#### Required work:
The required answer is a copy of each line in the entries below that includes "none".

START Information given

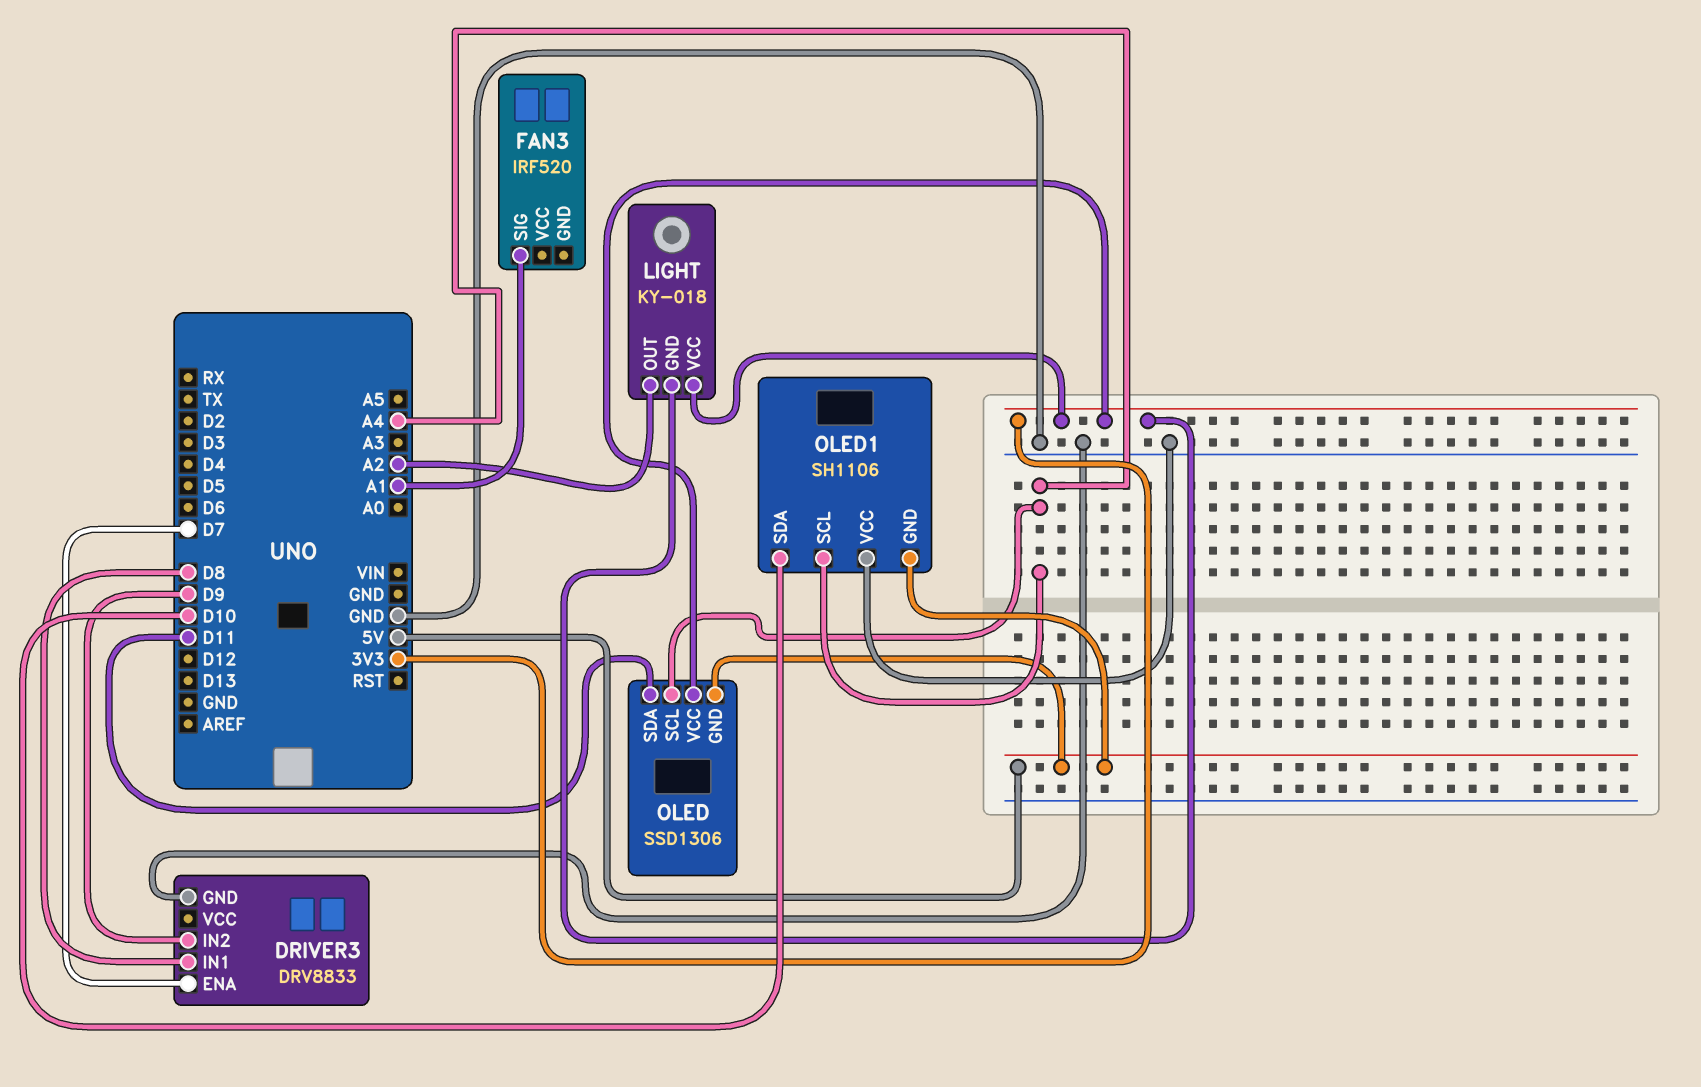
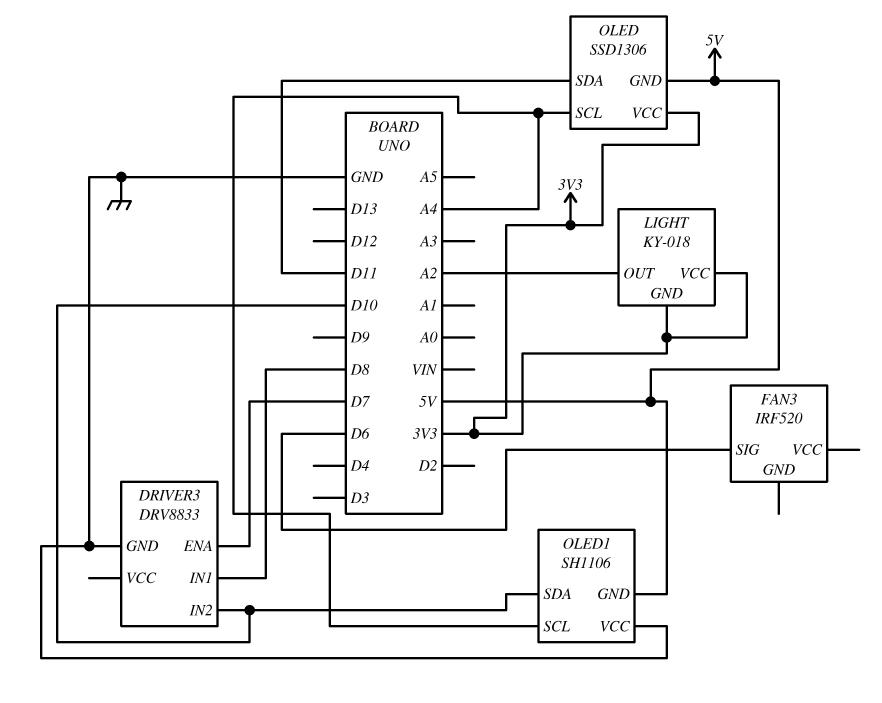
DRIVER3 pin IN2: D9 -> D10
FAN3 pin SIG: A1 -> D6

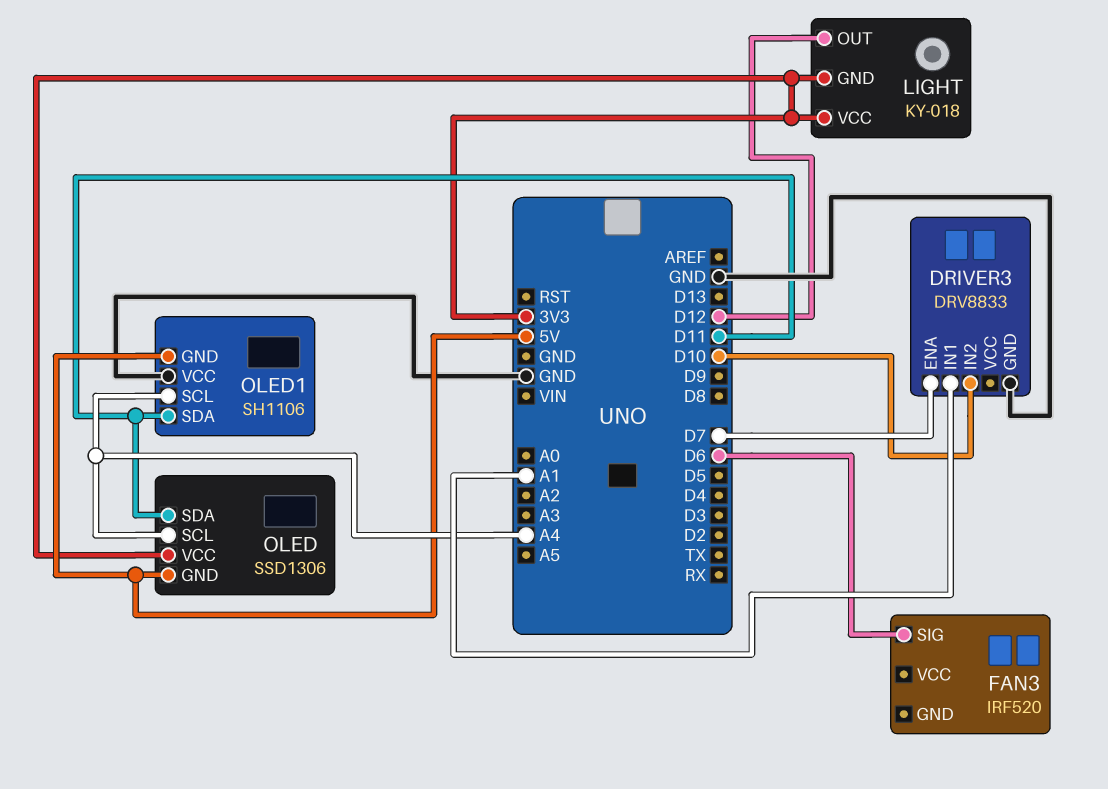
DRIVER3 pin IN1: D8 -> A1
LIGHT pin OUT: A2 -> D12
OLED1 pin SDA: D10 -> D11

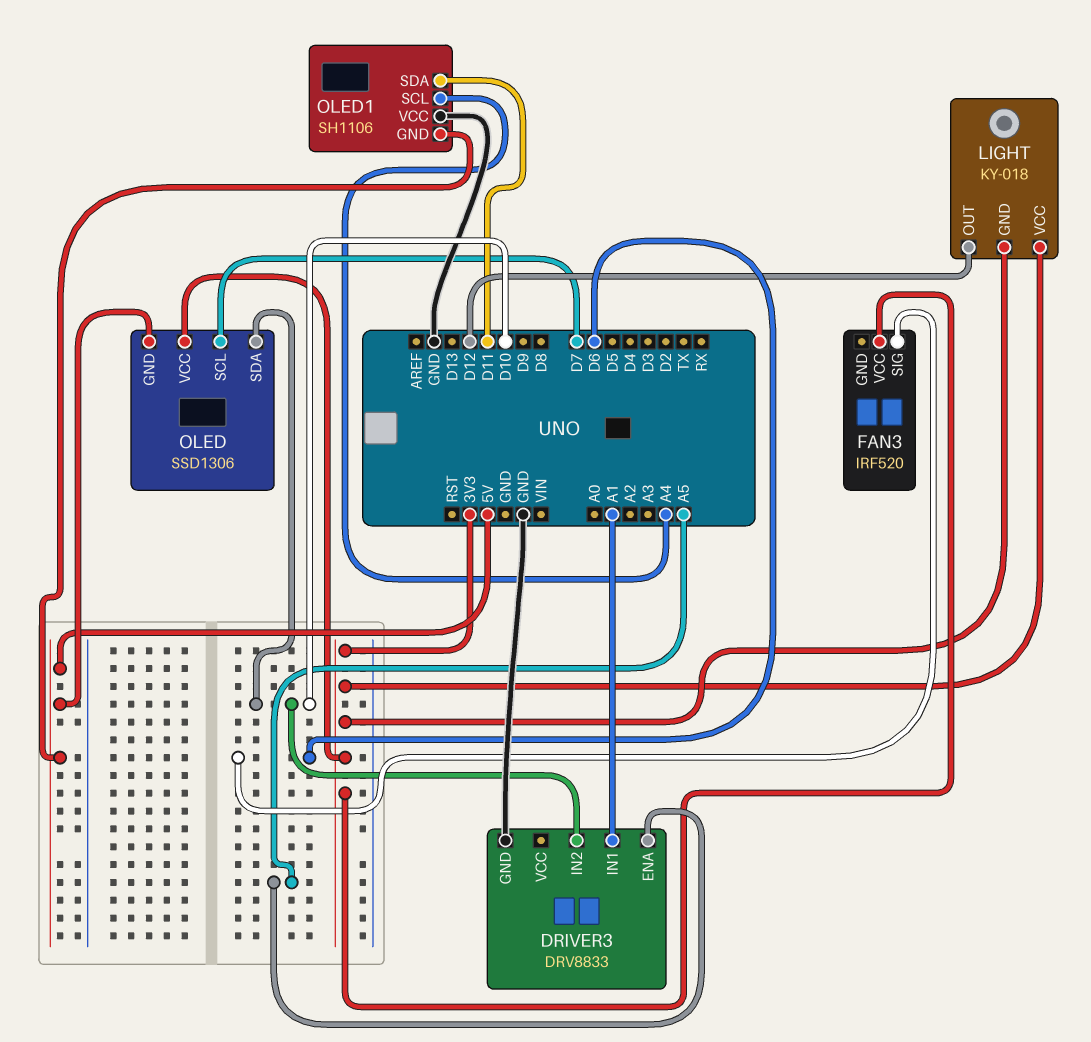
DRIVER3 pin ENA: D7 -> A5
FAN3 pin VCC: none -> 3V3
OLED pin SCL: A4 -> D7
OLED pin SDA: D11 -> D10

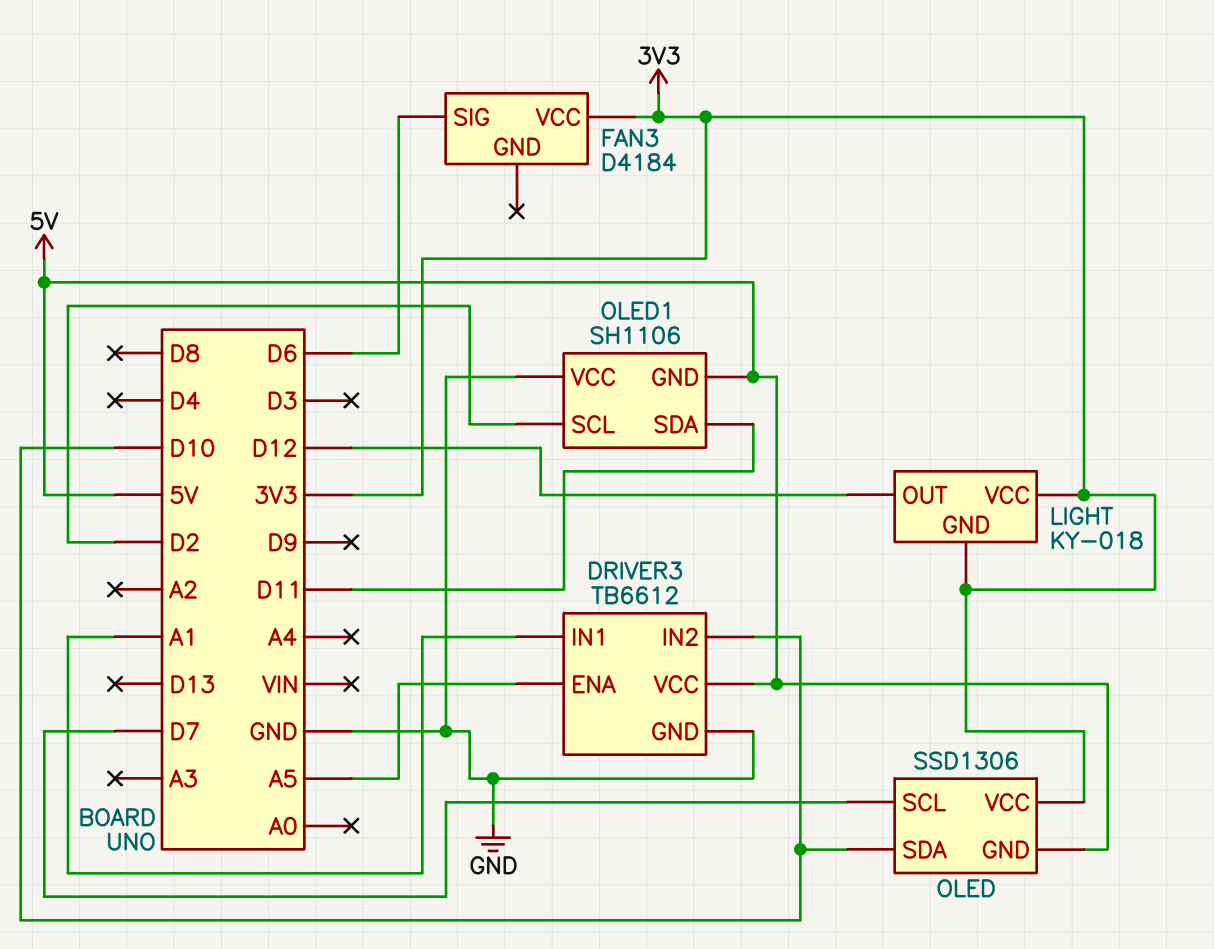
DRIVER3: DRV8833 -> TB6612
DRIVER3 pin VCC: none -> 5V
FAN3: IRF520 -> D4184
OLED1 pin SCL: A4 -> D2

END Information given

#### Final answer:
FAN3 pin VCC: none -> 3V3
DRIVER3 pin VCC: none -> 5V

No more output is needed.